DIRECTIONS:
All records are to be transcribed in full; any pictures among them are to be skipped.

Colored geometric primitive data:
_ _ _
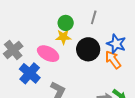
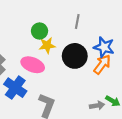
green circle: (66, 23) -> (40, 31), moved
orange arrow: (113, 60) -> (102, 64), turned 78

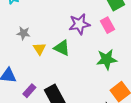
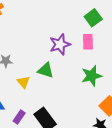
pink rectangle: (108, 25) -> (88, 42), turned 35
yellow triangle: (39, 49) -> (23, 82), moved

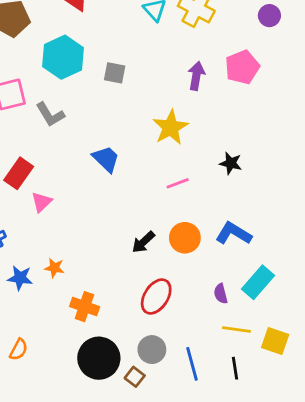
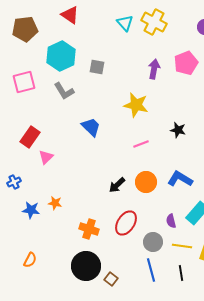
gray L-shape: (50, 114) -> (64, 91), moved
yellow star: (171, 127) -> (136, 105), turned -30
orange cross: (85, 307) -> (89, 229), moved
gray circle: (152, 350) -> (153, 242), moved

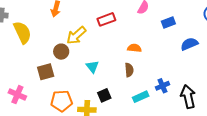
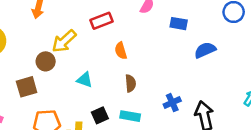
blue rectangle: (168, 23) -> (179, 24), turned 32
orange semicircle: (134, 48) -> (121, 51), moved, turned -112
cyan triangle: (92, 67) -> (85, 80), turned -32
cyan rectangle: (141, 97) -> (130, 116), moved, turned 35

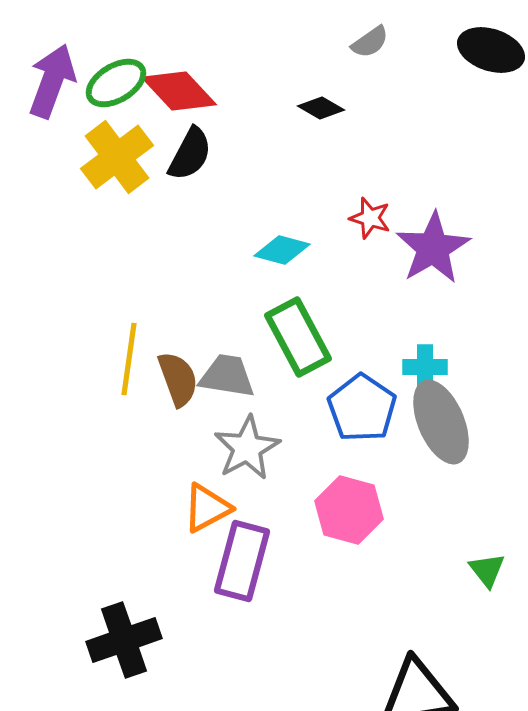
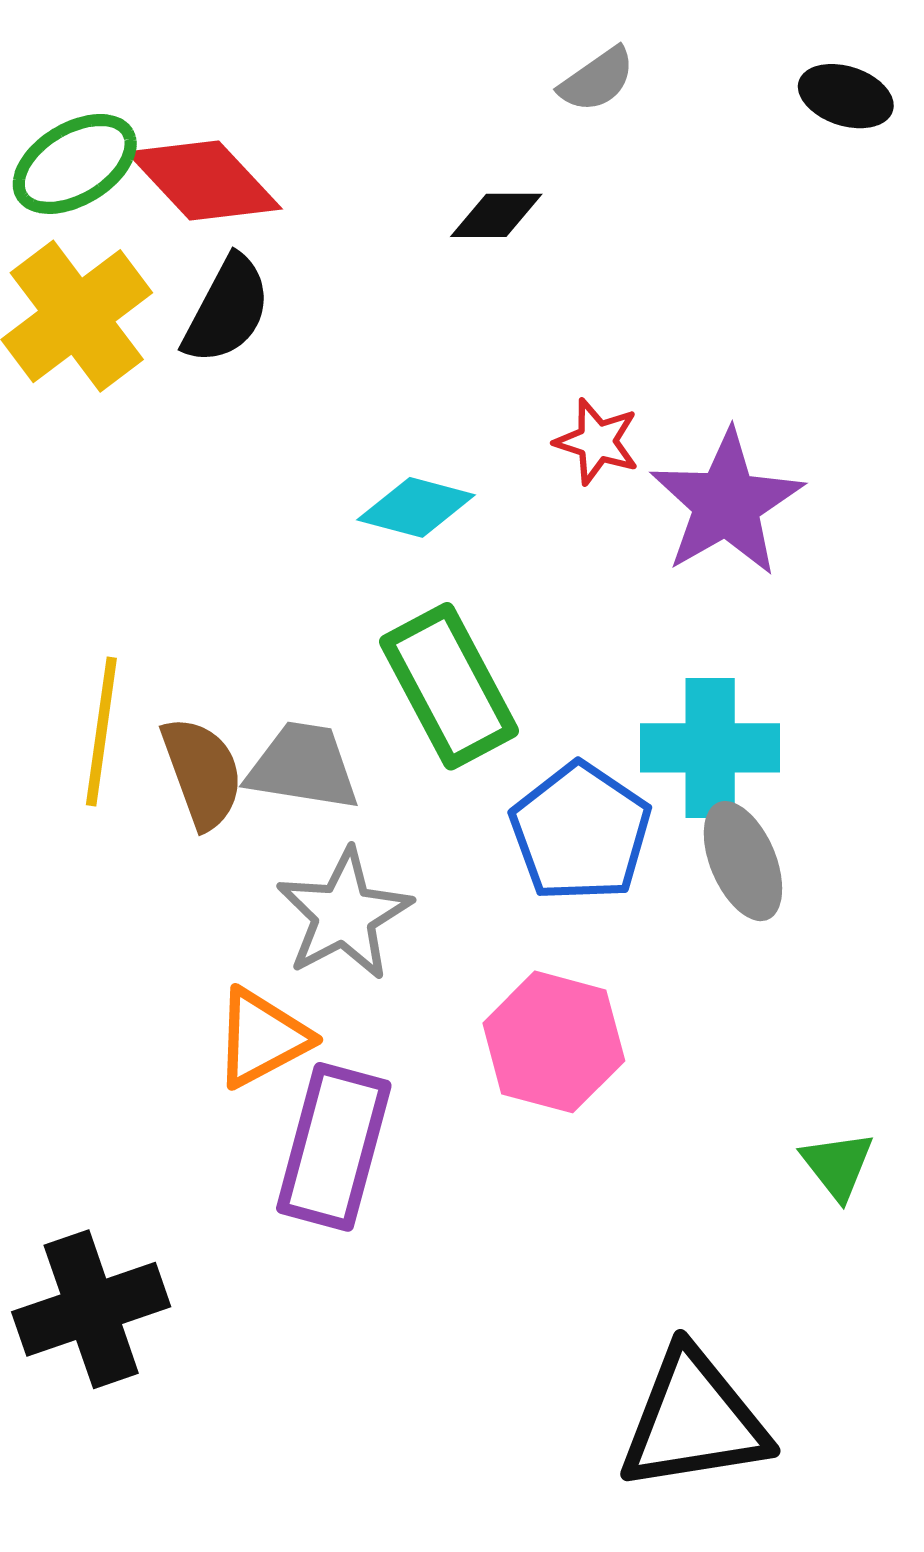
black ellipse: (491, 50) -> (846, 96), size x0.7
black diamond: (321, 108) -> (496, 215), turned -30
cyan cross: (425, 367) -> (710, 748), size x1.5
gray ellipse: (441, 422) -> (743, 861), size x0.7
_ _ _
ANSWER BOX:
green circle: (66, 23) -> (40, 31), moved
orange arrow: (113, 60) -> (102, 64), turned 78

pink rectangle: (108, 25) -> (88, 42), turned 35
yellow triangle: (39, 49) -> (23, 82), moved

gray L-shape: (50, 114) -> (64, 91), moved
yellow star: (171, 127) -> (136, 105), turned -30
orange cross: (85, 307) -> (89, 229), moved
gray circle: (152, 350) -> (153, 242), moved

blue rectangle: (168, 23) -> (179, 24), turned 32
orange semicircle: (134, 48) -> (121, 51), moved, turned -112
cyan triangle: (92, 67) -> (85, 80), turned -32
cyan rectangle: (141, 97) -> (130, 116), moved, turned 35

black ellipse: (491, 50) -> (846, 96), size x0.7
black diamond: (321, 108) -> (496, 215), turned -30
cyan cross: (425, 367) -> (710, 748), size x1.5
gray ellipse: (441, 422) -> (743, 861), size x0.7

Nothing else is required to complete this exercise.